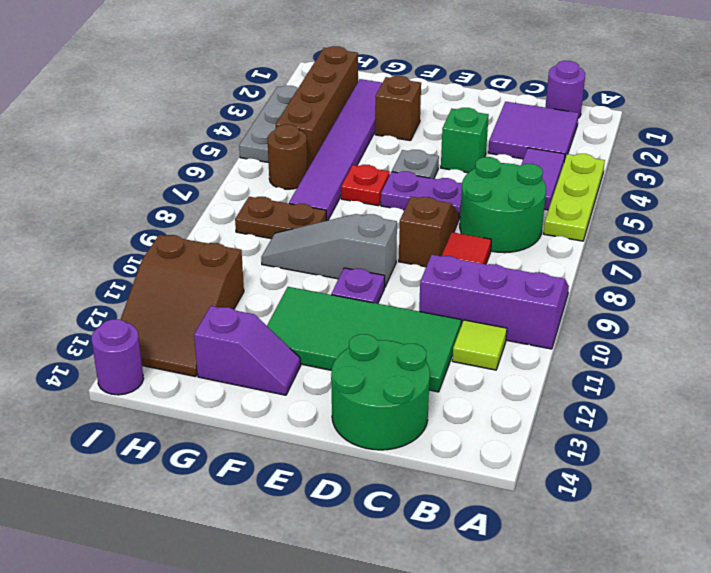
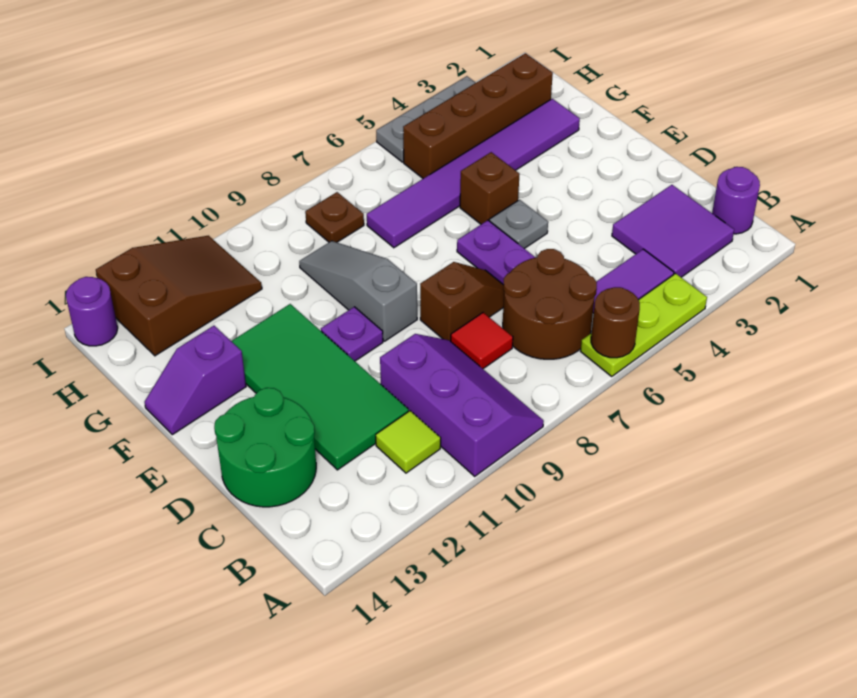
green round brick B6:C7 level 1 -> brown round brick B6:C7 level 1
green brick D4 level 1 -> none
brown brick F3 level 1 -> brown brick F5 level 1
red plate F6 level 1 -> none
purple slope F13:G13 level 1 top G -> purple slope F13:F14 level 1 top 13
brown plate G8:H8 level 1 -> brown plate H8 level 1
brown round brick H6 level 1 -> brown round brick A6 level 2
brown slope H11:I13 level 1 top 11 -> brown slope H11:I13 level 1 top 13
※ ※ ※
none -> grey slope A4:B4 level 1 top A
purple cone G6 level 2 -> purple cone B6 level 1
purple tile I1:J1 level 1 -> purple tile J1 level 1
※ ※ ※
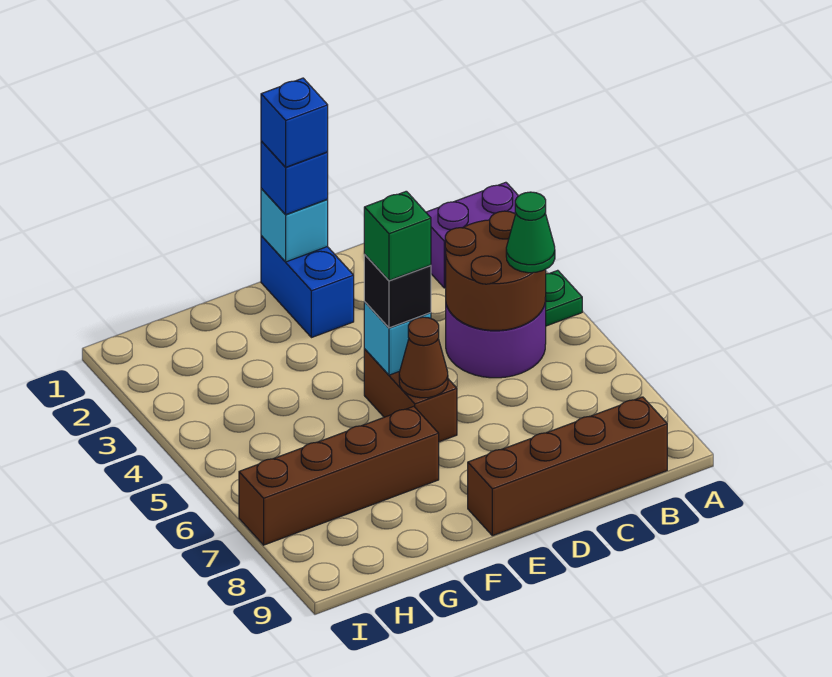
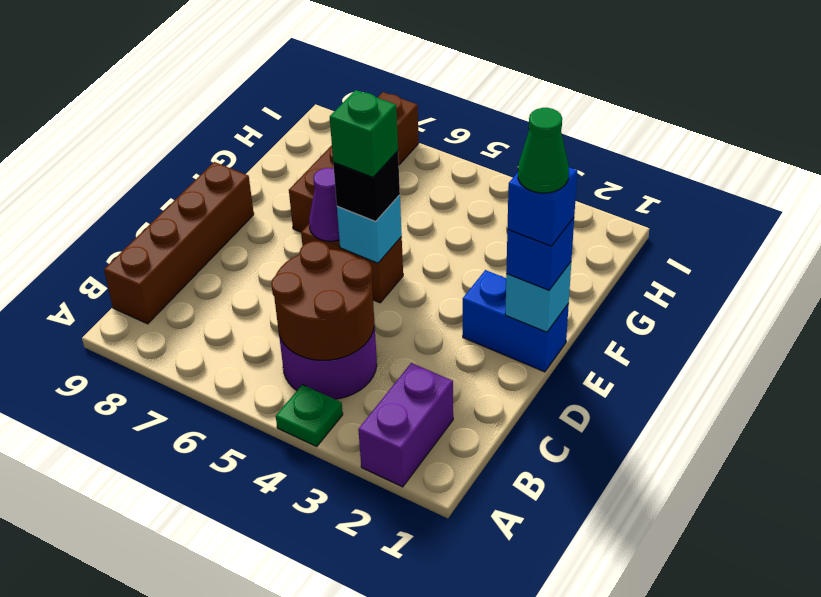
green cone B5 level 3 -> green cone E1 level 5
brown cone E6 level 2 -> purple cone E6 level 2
※ ※ ※
> [Problem to solve] Retype exactly the lines above, from the one with "green round brick" through the one with "brown slope H11:I13 level 1 top 11", inclusive.

> [Task answer]
green round brick B6:C7 level 1 -> brown round brick B6:C7 level 1
green brick D4 level 1 -> none
brown brick F3 level 1 -> brown brick F5 level 1
red plate F6 level 1 -> none
purple slope F13:G13 level 1 top G -> purple slope F13:F14 level 1 top 13
brown plate G8:H8 level 1 -> brown plate H8 level 1
brown round brick H6 level 1 -> brown round brick A6 level 2
brown slope H11:I13 level 1 top 11 -> brown slope H11:I13 level 1 top 13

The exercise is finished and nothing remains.